§ **Data under study**

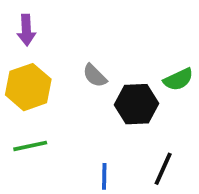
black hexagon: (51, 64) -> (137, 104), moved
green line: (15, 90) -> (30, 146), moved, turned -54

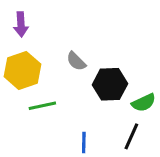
green semicircle: (178, 79) -> (144, 103), moved
green line: (30, 146) -> (42, 106), moved

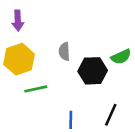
gray semicircle: (76, 61) -> (64, 51), turned 42
green semicircle: (144, 103) -> (121, 57), moved

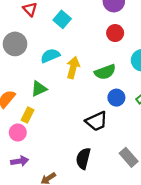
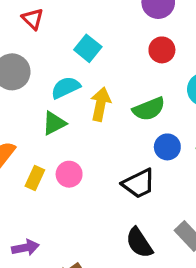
cyan square: (62, 19) -> (88, 48), moved
green triangle: (39, 89) -> (54, 123), moved
pink circle: (18, 133) -> (69, 174), moved
black semicircle: (83, 159) -> (139, 243), moved, turned -45

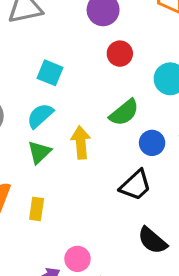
yellow arrow: (101, 104) -> (81, 142), moved
pink circle: (69, 174) -> (77, 259), moved

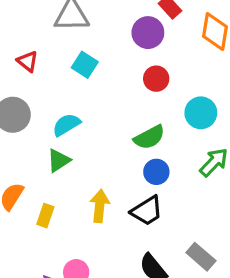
cyan square: (50, 73) -> (85, 65), moved
yellow arrow: (81, 142) -> (100, 206), moved
blue circle: (152, 143) -> (156, 172), moved

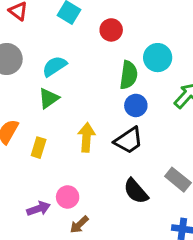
red circle: (156, 79) -> (111, 30), moved
cyan circle: (201, 113) -> (158, 58), moved
green semicircle: (149, 137) -> (129, 75), turned -52

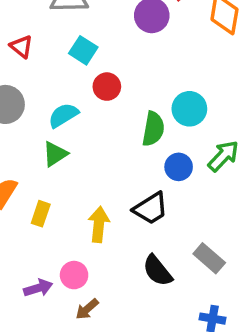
red circle: (111, 30) -> (107, 87), moved
blue circle: (136, 105) -> (179, 167), moved
yellow arrow: (86, 137) -> (99, 224), moved

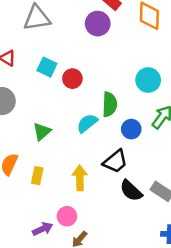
cyan square: (83, 50) -> (47, 67), moved
cyan circle: (189, 109) -> (148, 80), moved
cyan semicircle: (63, 115) -> (87, 123), moved
black semicircle: (157, 271) -> (131, 191), moved

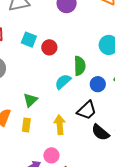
green triangle: (42, 132) -> (30, 100), moved

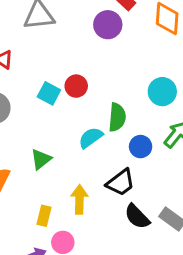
cyan square: (29, 40) -> (49, 93), moved
yellow rectangle: (26, 125) -> (44, 216), moved

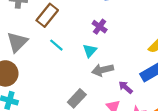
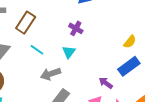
gray arrow: (103, 70) -> (51, 74), moved

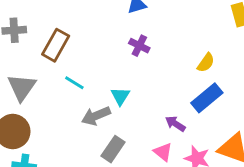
purple cross: (76, 28) -> (139, 46), moved
cyan triangle: (69, 52) -> (120, 96), moved

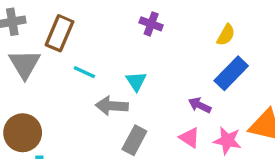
gray triangle: (22, 87) -> (25, 64), moved
gray arrow: (96, 116) -> (112, 106), turned 32

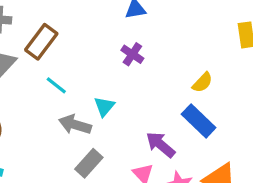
blue rectangle: (231, 73) -> (199, 121), turned 76
purple arrow: (200, 105) -> (160, 145), size x1.4

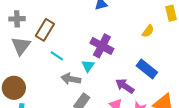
purple cross: (132, 54) -> (102, 46), moved, size x1.6
yellow semicircle: (202, 82) -> (148, 31), moved

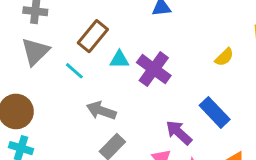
brown rectangle: (45, 30) -> (93, 36), moved
cyan line: (57, 56) -> (74, 71), moved
cyan triangle: (88, 66) -> (119, 59), moved, turned 48

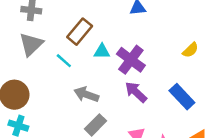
purple arrow: (179, 133) -> (136, 92), moved

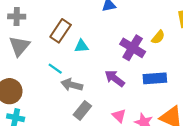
purple cross: (131, 60) -> (133, 48), moved
cyan line: (64, 61) -> (55, 69), moved
blue rectangle: (182, 97) -> (155, 78), turned -45

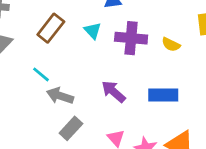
yellow semicircle: (158, 37) -> (171, 44), turned 72
cyan triangle: (81, 46) -> (93, 31), moved, turned 48
purple cross: (133, 48) -> (131, 38), moved, turned -30

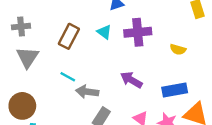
yellow semicircle: (171, 44) -> (178, 49), moved
blue rectangle: (163, 95) -> (175, 90), moved

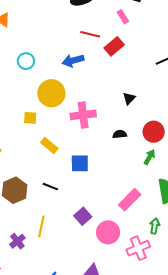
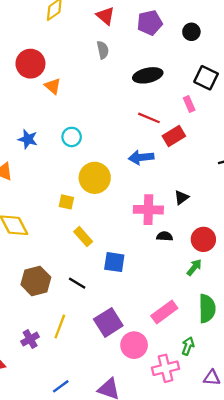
blue arrow: (73, 61) -> (141, 157), moved
pink cross: (83, 115) -> (148, 210), moved
purple square: (83, 216) -> (108, 322), size x1.4

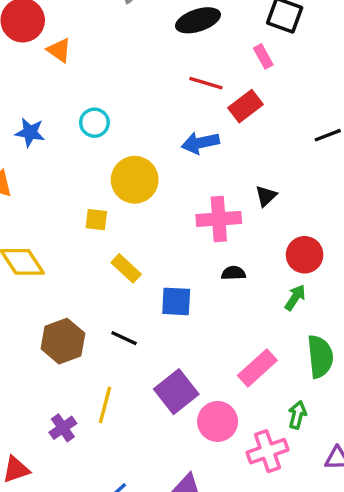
black semicircle: (165, 236) -> (233, 273), moved

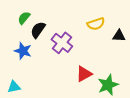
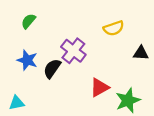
black semicircle: (38, 30) -> (52, 68), moved
black triangle: (119, 36) -> (141, 53), moved

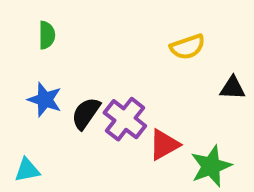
green semicircle: (28, 21) -> (47, 35), turned 140
purple cross: (73, 51) -> (125, 119), moved

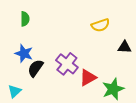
black semicircle: (86, 113) -> (35, 68), moved
cyan triangle: (27, 170) -> (15, 91), turned -32

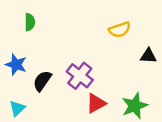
blue star: (24, 53) -> (16, 65), moved
red triangle: (88, 78) -> (96, 103), moved

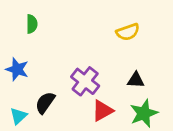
black triangle: (148, 56) -> (136, 80), moved
black semicircle: (42, 81) -> (45, 103), moved

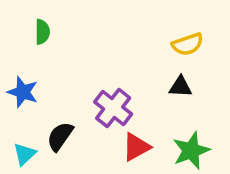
yellow semicircle: (128, 32) -> (188, 44), moved
black triangle: (136, 80) -> (180, 87), moved

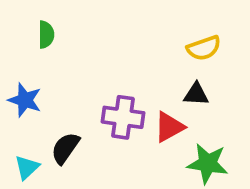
purple cross: (113, 108) -> (123, 117), turned -30
red triangle: (136, 147) -> (169, 127), moved
green star: (191, 151) -> (208, 163), turned 30

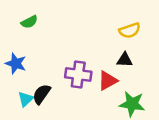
green semicircle: (46, 35) -> (29, 22), turned 63
cyan triangle: (27, 167) -> (26, 99), moved

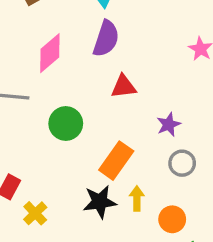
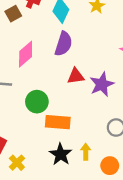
purple star: (169, 125) -> (102, 84), moved, size x1.5
orange rectangle: (116, 161) -> (58, 122), moved, turned 60
black star: (100, 202) -> (61, 154), turned -30

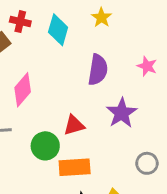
purple semicircle: (63, 44) -> (98, 70), moved
red triangle: (76, 76) -> (74, 125), moved

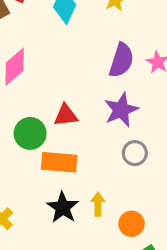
purple semicircle: (98, 70) -> (121, 60), moved
gray circle: (147, 163) -> (135, 153), moved

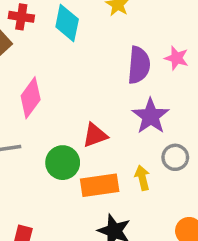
yellow arrow: (98, 204) -> (142, 178), moved

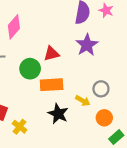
gray circle: (175, 157) -> (101, 89), moved
yellow arrow: (142, 178) -> (83, 101), moved, turned 128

§ **Problem to work on**
An exact copy is required of the lines from the start of the records above through the line with "blue circle: (152, 143) -> (156, 172), moved", and only those, without any pictures.

§ **Solution to the exercise**
black hexagon: (51, 64) -> (137, 104), moved
green line: (15, 90) -> (30, 146), moved, turned -54

green semicircle: (178, 79) -> (144, 103), moved
green line: (30, 146) -> (42, 106), moved

gray semicircle: (76, 61) -> (64, 51), turned 42
green semicircle: (144, 103) -> (121, 57), moved

cyan square: (62, 19) -> (88, 48), moved
green triangle: (39, 89) -> (54, 123), moved
pink circle: (18, 133) -> (69, 174), moved
black semicircle: (83, 159) -> (139, 243), moved, turned -45

yellow arrow: (101, 104) -> (81, 142), moved
pink circle: (69, 174) -> (77, 259), moved

cyan square: (50, 73) -> (85, 65), moved
yellow arrow: (81, 142) -> (100, 206), moved
blue circle: (152, 143) -> (156, 172), moved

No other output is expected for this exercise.